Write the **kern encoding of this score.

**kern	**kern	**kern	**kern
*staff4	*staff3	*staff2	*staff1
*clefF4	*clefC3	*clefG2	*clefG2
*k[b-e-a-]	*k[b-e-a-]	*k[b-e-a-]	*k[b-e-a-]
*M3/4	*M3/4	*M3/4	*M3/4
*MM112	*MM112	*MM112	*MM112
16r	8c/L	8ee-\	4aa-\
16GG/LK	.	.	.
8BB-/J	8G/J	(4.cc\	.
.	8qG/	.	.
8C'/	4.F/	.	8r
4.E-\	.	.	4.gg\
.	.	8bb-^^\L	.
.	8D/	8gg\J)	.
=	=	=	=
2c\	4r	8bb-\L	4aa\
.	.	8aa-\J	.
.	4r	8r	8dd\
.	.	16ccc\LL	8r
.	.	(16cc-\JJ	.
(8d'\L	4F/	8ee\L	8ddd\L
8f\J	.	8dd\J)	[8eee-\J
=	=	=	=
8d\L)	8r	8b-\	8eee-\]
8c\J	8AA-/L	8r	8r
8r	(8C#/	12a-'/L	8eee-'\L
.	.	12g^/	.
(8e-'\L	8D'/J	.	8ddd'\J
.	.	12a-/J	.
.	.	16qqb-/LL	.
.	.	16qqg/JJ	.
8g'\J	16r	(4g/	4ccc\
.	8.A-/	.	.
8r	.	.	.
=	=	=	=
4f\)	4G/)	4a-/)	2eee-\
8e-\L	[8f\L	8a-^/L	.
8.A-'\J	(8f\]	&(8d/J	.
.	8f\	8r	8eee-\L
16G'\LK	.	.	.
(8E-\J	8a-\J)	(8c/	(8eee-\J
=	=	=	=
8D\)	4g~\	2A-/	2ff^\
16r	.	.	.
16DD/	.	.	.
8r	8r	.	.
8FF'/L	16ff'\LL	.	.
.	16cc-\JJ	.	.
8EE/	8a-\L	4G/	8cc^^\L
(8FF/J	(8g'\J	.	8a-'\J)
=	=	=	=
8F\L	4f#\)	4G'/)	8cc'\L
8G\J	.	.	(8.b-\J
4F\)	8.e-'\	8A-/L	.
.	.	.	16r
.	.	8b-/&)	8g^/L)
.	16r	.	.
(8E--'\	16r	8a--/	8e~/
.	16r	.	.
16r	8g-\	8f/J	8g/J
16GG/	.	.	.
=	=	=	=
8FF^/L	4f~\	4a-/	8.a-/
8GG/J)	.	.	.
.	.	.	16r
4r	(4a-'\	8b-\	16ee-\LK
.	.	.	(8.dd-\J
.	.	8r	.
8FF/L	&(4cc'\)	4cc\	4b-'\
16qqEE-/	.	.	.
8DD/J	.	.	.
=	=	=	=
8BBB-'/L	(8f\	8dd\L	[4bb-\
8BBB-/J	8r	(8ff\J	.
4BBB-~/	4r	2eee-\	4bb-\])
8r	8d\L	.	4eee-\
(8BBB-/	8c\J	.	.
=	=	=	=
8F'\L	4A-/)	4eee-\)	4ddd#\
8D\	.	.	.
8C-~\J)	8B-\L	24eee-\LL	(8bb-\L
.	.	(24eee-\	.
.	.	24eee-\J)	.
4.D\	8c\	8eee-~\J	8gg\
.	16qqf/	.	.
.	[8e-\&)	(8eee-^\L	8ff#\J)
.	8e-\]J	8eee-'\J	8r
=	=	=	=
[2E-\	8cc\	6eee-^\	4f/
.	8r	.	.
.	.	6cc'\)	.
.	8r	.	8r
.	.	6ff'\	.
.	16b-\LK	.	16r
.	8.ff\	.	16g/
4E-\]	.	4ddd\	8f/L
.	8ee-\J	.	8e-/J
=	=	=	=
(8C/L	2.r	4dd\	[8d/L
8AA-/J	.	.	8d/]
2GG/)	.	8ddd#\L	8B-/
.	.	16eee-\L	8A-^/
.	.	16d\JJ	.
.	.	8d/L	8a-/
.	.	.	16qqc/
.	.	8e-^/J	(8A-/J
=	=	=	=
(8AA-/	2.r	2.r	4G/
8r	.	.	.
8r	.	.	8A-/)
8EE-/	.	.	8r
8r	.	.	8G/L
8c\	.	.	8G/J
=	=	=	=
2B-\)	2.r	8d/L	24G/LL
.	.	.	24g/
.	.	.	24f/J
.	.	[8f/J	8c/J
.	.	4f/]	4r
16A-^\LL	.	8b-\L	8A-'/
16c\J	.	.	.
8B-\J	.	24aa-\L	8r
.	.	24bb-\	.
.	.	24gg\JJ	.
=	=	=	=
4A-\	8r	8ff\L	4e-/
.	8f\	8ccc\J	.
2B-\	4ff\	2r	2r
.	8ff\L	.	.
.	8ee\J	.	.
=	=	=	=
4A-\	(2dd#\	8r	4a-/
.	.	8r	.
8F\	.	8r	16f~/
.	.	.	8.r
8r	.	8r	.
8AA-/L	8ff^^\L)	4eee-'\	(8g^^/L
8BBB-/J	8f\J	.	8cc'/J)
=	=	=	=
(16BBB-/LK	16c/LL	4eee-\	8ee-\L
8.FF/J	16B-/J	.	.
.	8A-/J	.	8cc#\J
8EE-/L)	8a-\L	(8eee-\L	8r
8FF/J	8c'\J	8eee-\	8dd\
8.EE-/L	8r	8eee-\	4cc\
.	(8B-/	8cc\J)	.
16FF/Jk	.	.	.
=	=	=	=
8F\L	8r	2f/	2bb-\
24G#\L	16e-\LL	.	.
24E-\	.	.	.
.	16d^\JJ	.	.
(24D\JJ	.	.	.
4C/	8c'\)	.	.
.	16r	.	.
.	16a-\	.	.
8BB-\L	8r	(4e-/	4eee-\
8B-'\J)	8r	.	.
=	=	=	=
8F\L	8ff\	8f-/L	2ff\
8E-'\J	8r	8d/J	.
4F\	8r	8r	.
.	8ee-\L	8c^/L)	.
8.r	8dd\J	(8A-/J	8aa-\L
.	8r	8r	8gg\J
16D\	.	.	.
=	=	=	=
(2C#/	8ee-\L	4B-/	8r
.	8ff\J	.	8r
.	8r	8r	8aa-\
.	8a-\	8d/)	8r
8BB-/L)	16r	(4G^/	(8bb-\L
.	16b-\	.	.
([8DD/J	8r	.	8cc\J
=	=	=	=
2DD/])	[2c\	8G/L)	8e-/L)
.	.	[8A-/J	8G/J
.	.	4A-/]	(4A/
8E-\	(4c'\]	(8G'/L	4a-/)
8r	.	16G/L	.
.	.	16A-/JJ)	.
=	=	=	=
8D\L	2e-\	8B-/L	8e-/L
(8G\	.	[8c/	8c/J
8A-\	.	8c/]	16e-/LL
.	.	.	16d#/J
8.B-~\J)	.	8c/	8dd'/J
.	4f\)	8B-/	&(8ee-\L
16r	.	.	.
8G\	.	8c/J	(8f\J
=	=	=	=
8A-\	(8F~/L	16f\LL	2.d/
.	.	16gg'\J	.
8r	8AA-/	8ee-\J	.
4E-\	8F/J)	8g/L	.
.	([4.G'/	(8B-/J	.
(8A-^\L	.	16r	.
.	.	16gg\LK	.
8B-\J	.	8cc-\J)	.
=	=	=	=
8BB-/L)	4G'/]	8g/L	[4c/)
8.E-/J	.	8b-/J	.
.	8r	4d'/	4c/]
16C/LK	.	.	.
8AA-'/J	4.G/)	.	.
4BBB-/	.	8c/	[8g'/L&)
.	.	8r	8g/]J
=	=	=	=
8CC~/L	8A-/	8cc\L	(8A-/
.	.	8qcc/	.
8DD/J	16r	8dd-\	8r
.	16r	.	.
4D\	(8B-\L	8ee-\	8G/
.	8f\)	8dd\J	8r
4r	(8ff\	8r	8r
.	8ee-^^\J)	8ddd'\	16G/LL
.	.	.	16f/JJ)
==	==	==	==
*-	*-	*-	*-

┄┄┄┄┄┄┄┄┄┄┄┄┄┄┄┄┄┄┄┄

■ **The task**
Please pull out every line in the items above that contains the string "kern" and list those lines.

■ **Solution for this exercise**
Write the **kern encoding of this score.
**kern	**kern	**kern	**kern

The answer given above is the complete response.